Find how many lines in the material below hold the word "degrees". Reply with that figure alone.

######

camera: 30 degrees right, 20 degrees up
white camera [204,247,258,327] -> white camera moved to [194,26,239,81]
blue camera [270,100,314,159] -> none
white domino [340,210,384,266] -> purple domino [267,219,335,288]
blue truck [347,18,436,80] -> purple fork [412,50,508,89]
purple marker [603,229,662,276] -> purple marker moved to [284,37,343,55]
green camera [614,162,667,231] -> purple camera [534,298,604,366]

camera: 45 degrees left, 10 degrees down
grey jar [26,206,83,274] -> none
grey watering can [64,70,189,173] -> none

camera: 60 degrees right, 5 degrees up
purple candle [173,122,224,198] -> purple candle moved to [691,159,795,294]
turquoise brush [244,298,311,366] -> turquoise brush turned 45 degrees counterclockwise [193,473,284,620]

######

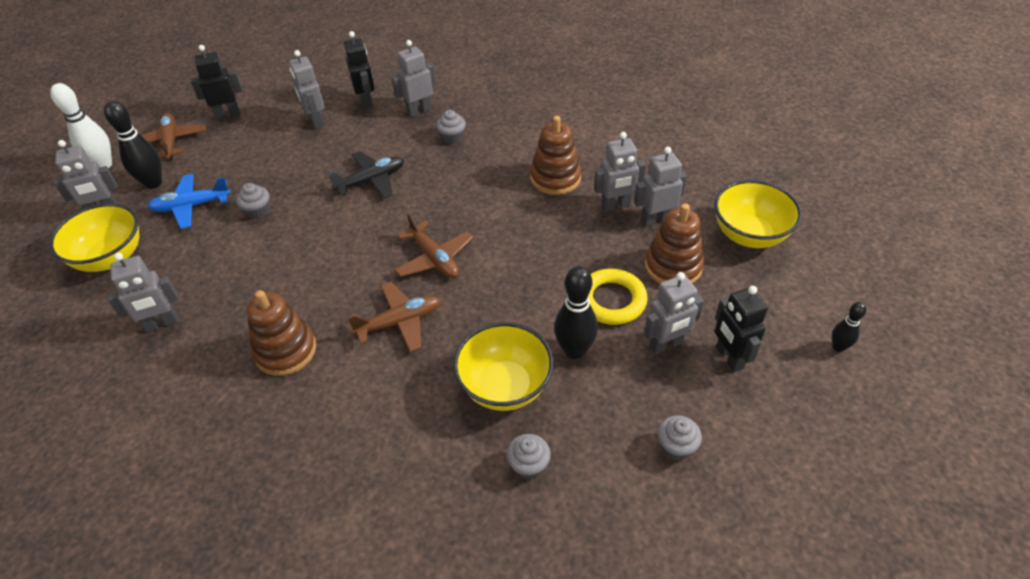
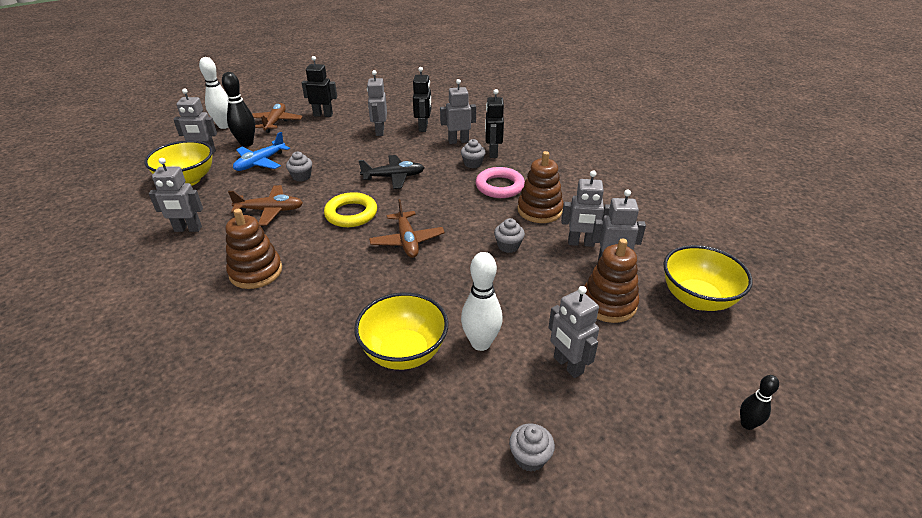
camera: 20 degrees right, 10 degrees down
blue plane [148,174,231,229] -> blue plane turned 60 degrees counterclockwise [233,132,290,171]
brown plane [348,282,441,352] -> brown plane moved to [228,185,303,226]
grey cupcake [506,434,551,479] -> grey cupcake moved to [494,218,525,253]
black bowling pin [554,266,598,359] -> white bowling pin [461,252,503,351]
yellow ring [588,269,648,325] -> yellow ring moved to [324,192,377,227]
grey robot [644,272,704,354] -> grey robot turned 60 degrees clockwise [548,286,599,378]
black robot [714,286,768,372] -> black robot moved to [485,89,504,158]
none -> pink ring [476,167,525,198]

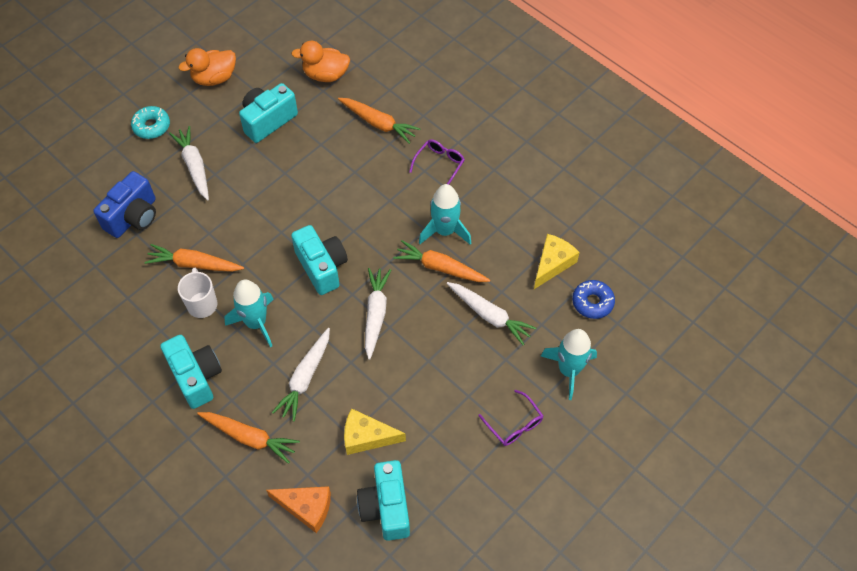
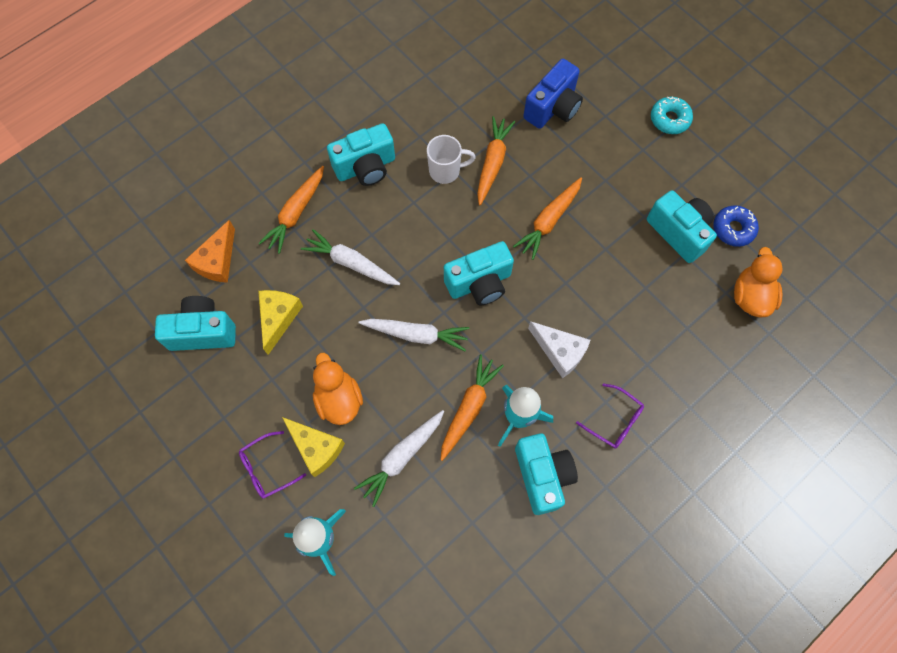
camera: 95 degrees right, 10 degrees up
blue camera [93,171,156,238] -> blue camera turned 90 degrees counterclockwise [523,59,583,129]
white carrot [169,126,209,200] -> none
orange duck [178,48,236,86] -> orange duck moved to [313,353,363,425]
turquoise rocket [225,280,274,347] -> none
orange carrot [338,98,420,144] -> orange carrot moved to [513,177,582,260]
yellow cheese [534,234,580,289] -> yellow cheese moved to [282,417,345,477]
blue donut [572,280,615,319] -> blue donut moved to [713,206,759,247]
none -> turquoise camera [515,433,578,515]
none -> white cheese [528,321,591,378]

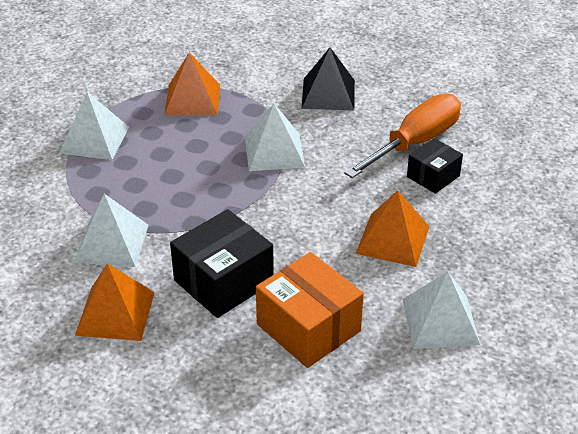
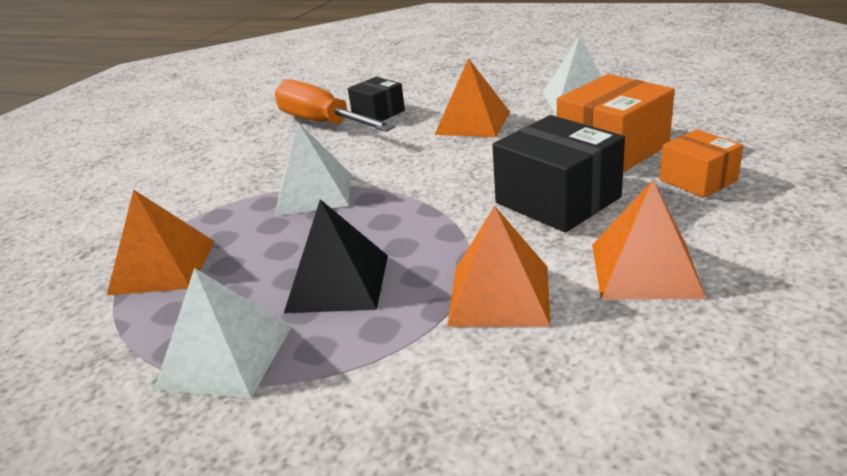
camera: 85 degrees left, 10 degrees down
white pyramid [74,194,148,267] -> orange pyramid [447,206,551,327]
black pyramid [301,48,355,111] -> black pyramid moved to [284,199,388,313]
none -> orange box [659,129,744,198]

######

ANSWER FOR THE TASK
10